Change listing data:
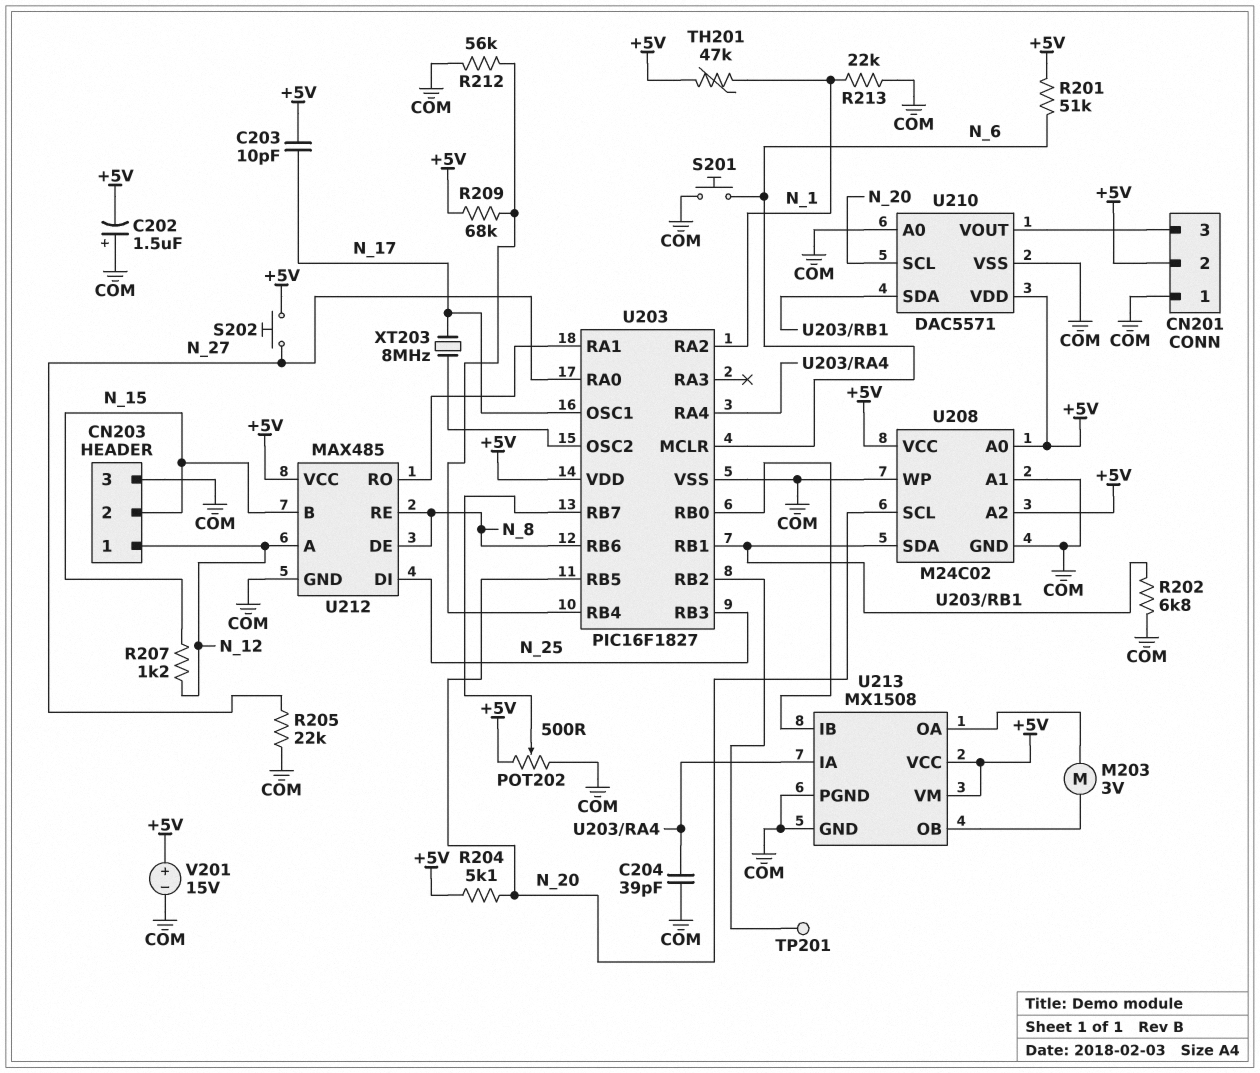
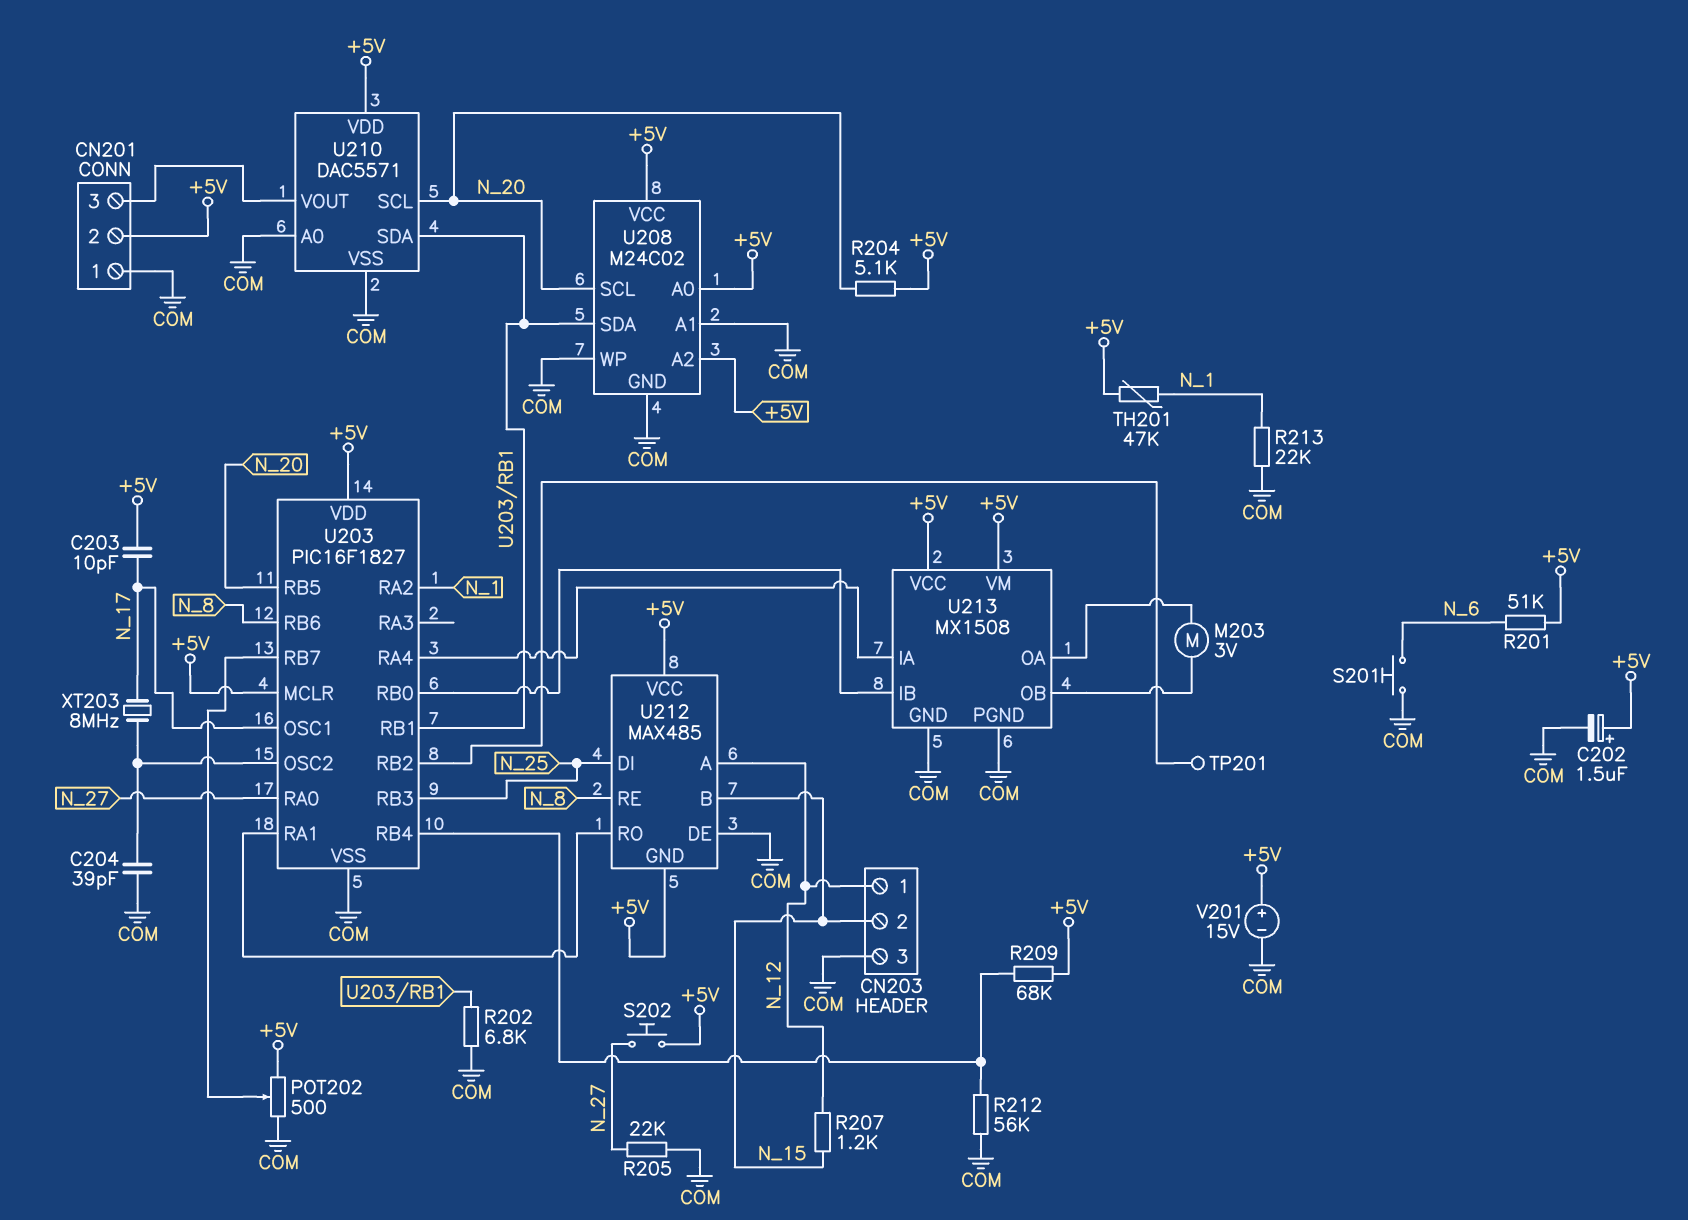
C202: 1.5uF (plus COM, minus +5V) -> 1.5uF (plus +5V, minus COM)
C204: 39pF (COM, U203/RA4) -> 39pF (COM, U203/OSC2)
U203 pin MCLR: N_6 -> +5V
U212 pin DE: N_8 -> COM
U212 pin GND: COM -> +5V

## [TASK DESCRIPTION]
Text only, no pictures: copy every entry exactly.

## [SOLUTION TO THIS TASK]
C202: 1.5uF (plus COM, minus +5V) -> 1.5uF (plus +5V, minus COM)
C204: 39pF (COM, U203/RA4) -> 39pF (COM, U203/OSC2)
U203 pin MCLR: N_6 -> +5V
U212 pin DE: N_8 -> COM
U212 pin GND: COM -> +5V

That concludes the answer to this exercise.